[[ Extracted records open ]]

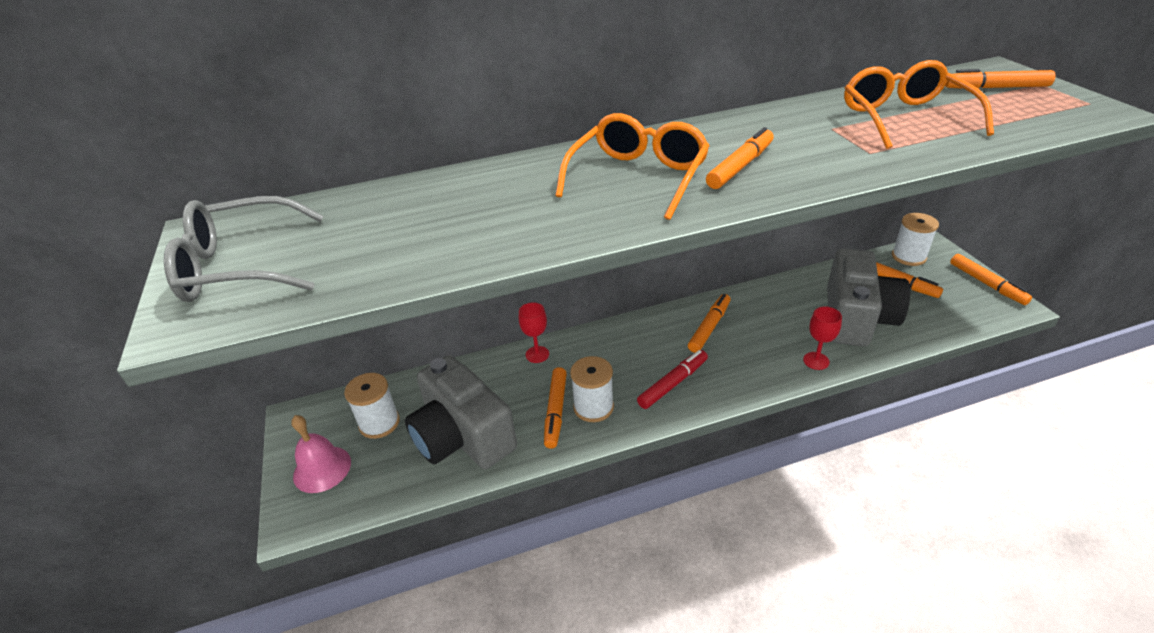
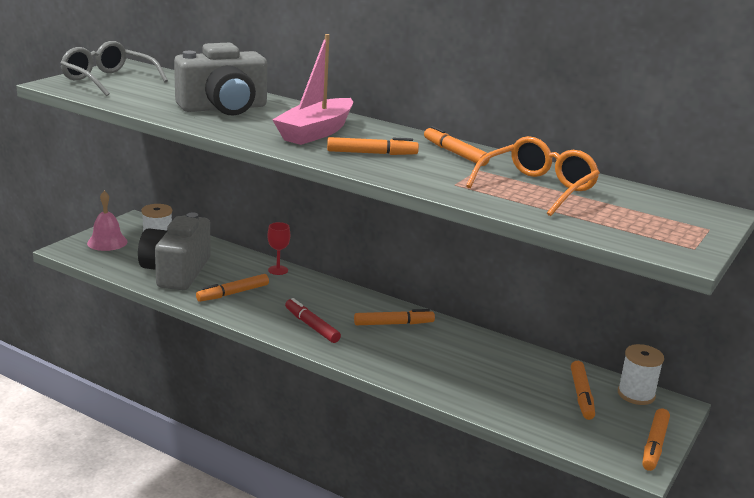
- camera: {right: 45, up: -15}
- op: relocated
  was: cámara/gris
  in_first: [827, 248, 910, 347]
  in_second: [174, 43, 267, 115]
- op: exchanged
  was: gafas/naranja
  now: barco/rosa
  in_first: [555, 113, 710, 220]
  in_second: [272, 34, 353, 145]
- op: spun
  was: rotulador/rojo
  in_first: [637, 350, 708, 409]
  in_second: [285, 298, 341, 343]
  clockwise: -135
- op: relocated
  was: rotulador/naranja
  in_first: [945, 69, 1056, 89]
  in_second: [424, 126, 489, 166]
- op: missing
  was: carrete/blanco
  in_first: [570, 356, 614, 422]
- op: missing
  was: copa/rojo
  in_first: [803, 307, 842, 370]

[[ Extracted records closed ]]

Task details: Excluding the images, return each record above precisely as written.

Written answer:
- camera: {right: 45, up: -15}
- op: relocated
  was: cámara/gris
  in_first: [827, 248, 910, 347]
  in_second: [174, 43, 267, 115]
- op: exchanged
  was: gafas/naranja
  now: barco/rosa
  in_first: [555, 113, 710, 220]
  in_second: [272, 34, 353, 145]
- op: spun
  was: rotulador/rojo
  in_first: [637, 350, 708, 409]
  in_second: [285, 298, 341, 343]
  clockwise: -135
- op: relocated
  was: rotulador/naranja
  in_first: [945, 69, 1056, 89]
  in_second: [424, 126, 489, 166]
- op: missing
  was: carrete/blanco
  in_first: [570, 356, 614, 422]
- op: missing
  was: copa/rojo
  in_first: [803, 307, 842, 370]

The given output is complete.